## EXERCISE DATA

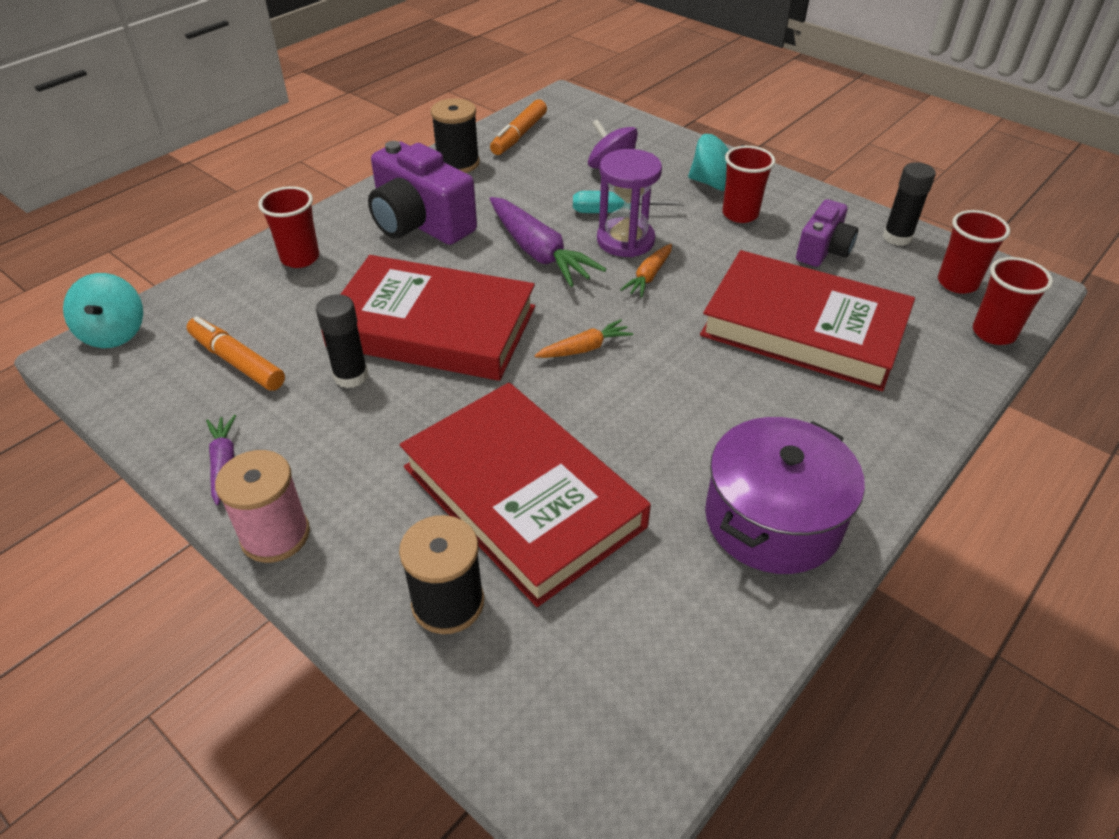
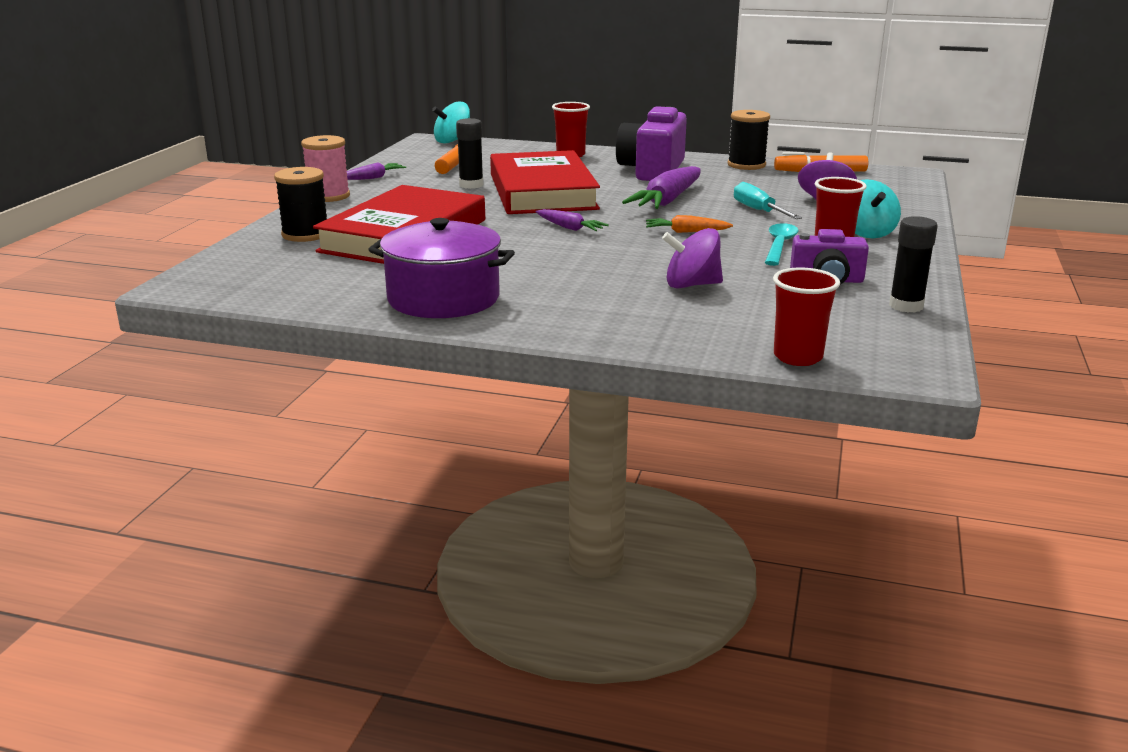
camera: 65 degrees right, 20 degrees down
orange carrot [534,319,633,358] -> purple carrot [536,209,609,231]
purple hourglass [597,149,662,257] -> none
red book [700,250,915,391] -> purple spinning top [662,228,723,289]
red cup [938,210,1010,294] -> none
none -> turquoise spoon [765,223,799,266]

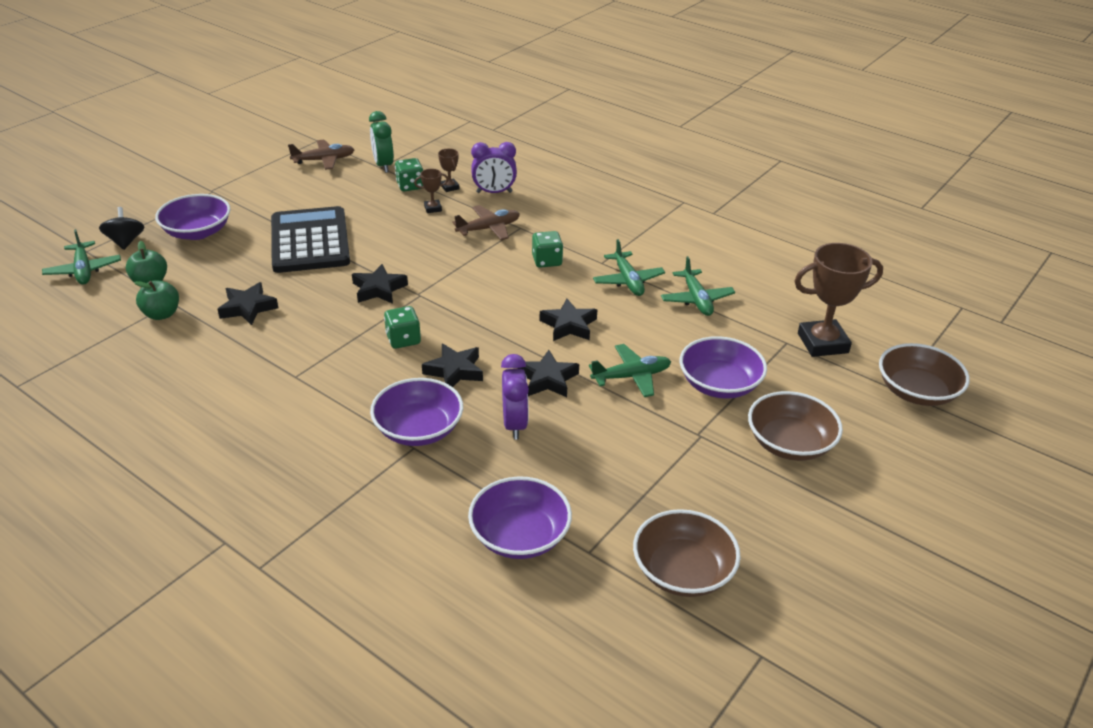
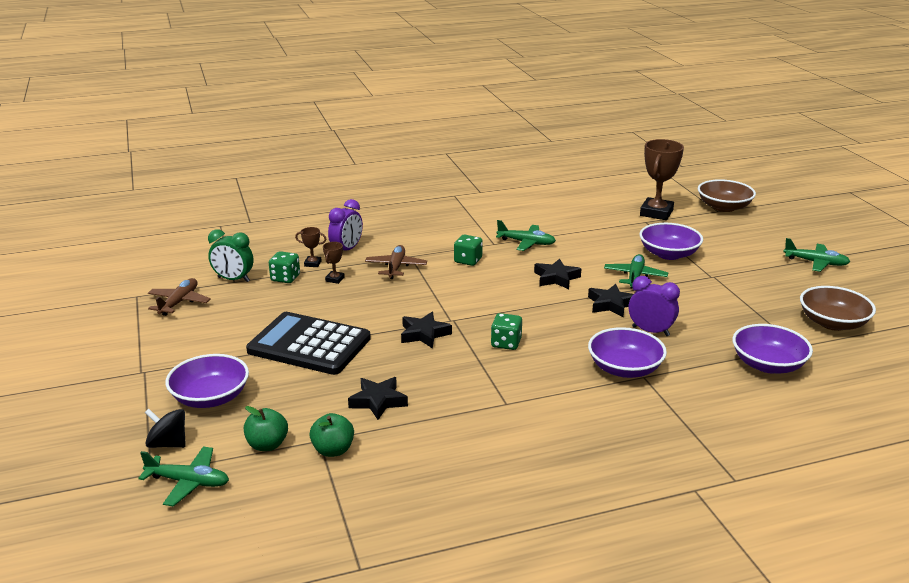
camera: 55 degrees left, 10 degrees down
black star [422,343,483,387] -> none
green plane [661,256,735,316] -> green plane moved to [783,238,850,272]
brown bowl [748,391,843,461] -> none

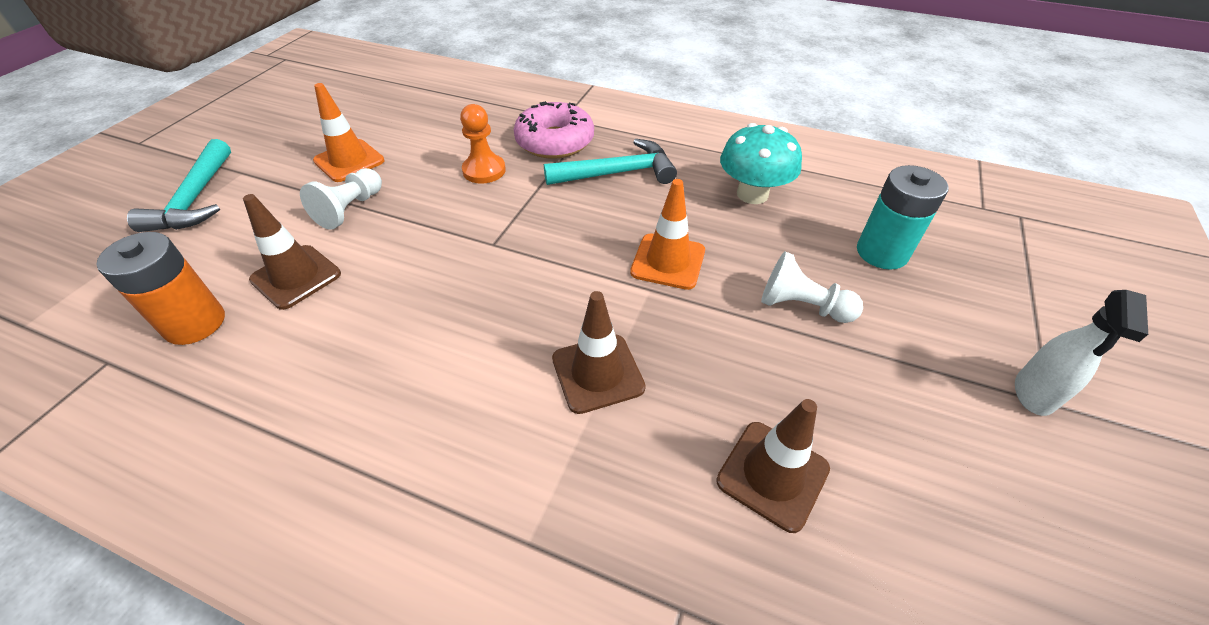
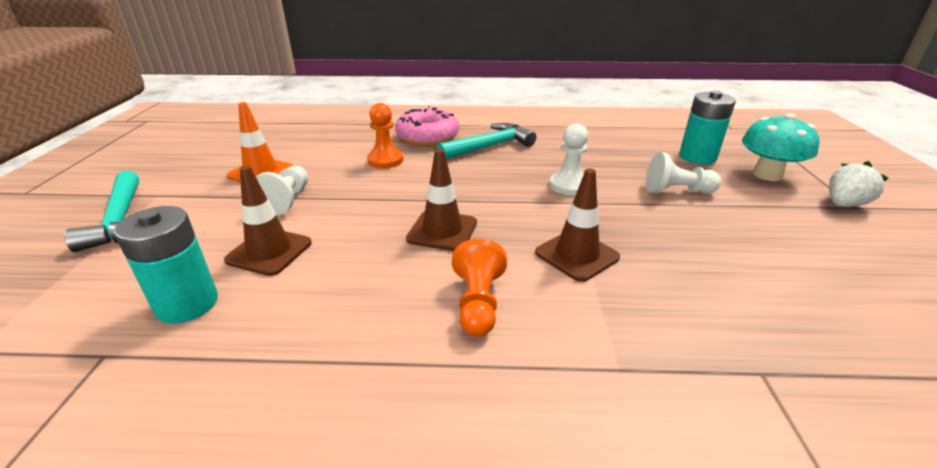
camera: 20 degrees left, 15 degrees down
orange battery [96,232,225,345] -> turquoise battery [114,206,218,324]
orange traffic cone [630,179,705,290] -> white pawn [549,124,588,195]
brown traffic cone [716,399,830,533] -> brown traffic cone moved to [406,149,477,251]
turquoise mushroom [720,123,802,204] -> turquoise mushroom moved to [742,113,820,181]
white spray bottle [1015,290,1148,416] -> white strawberry [829,161,889,207]
none -> orange pawn [452,239,507,337]

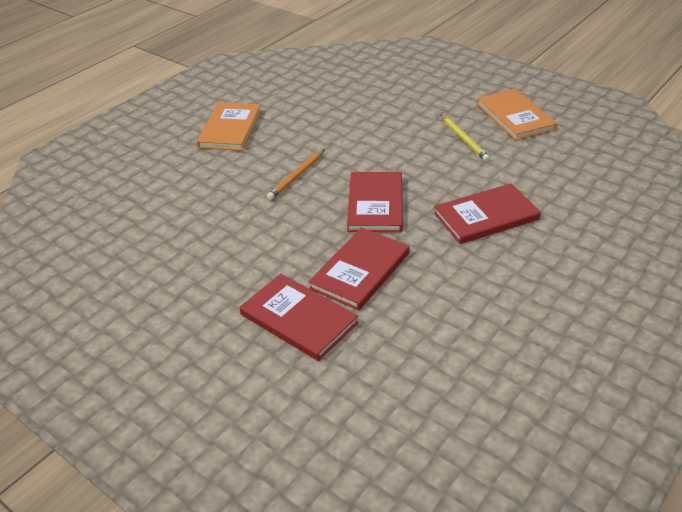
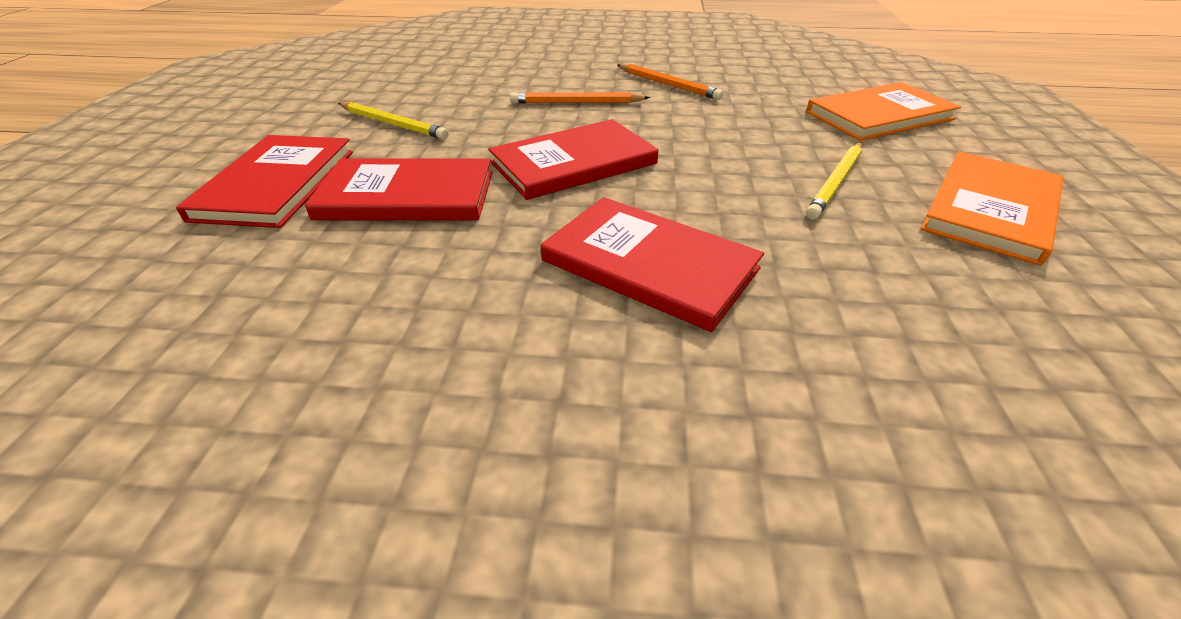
camera: 55 degrees right, 0 degrees up
orange book [196,102,262,151] -> orange book moved to [806,82,961,141]
none -> yellow pencil [338,102,449,139]
none -> orange pencil [617,64,723,100]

## WHAT IS NEEDED
Filter the listing so that only lines holding the word "white" remain, and copy those lines.

## COMPLETED TASK
orange traffic cone [630,179,705,290] -> white pawn [549,124,588,195]
white spray bottle [1015,290,1148,416] -> white strawberry [829,161,889,207]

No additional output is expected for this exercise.